● **The data**:
╔══

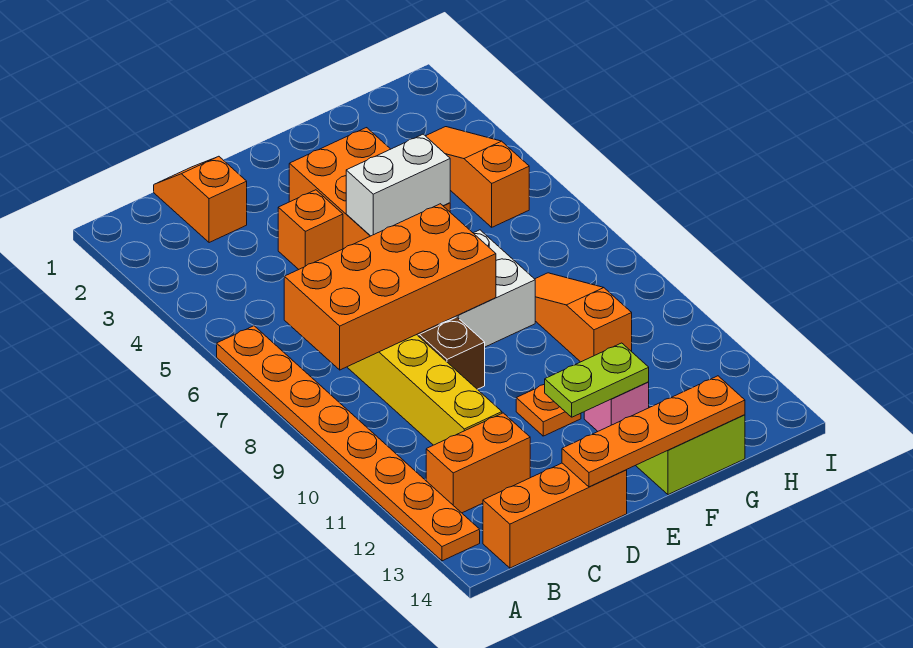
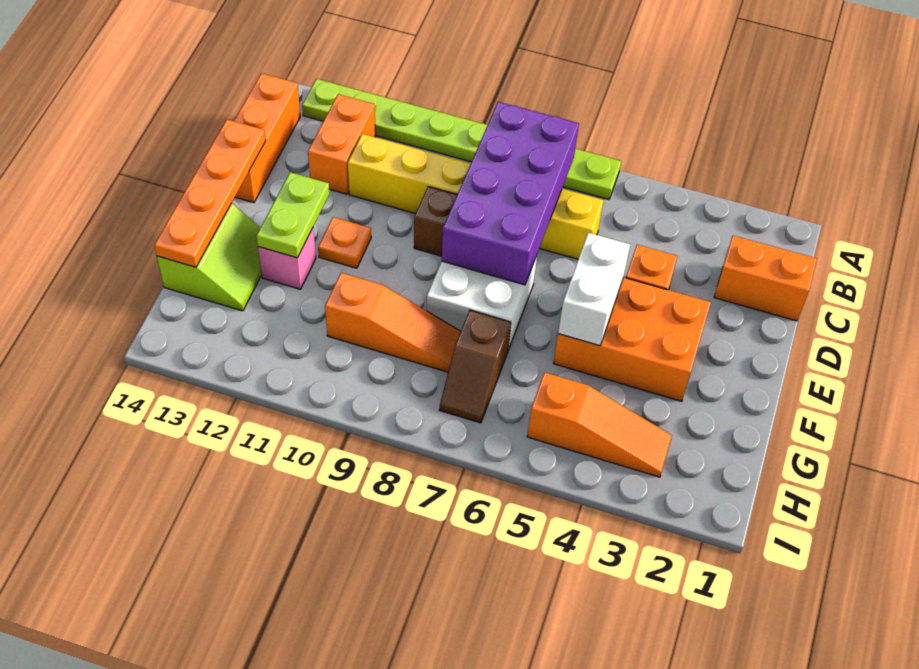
orange plate A6:A13 level 1 -> lime plate A6:A13 level 1
orange brick B7:E8 level 2 -> purple brick B7:E8 level 2
orange slope C1:C2 level 1 top 2 -> orange brick C1:C2 level 1
none -> brown slope G7:H7 level 1 top G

╚══

● **Assignment**: From the line containing "orange brick B7:E8" down to the last line of the material, each line is to be retyped exactly; no other lines belong in the answer.

● **Result of this task**:
orange brick B7:E8 level 2 -> purple brick B7:E8 level 2
orange slope C1:C2 level 1 top 2 -> orange brick C1:C2 level 1
none -> brown slope G7:H7 level 1 top G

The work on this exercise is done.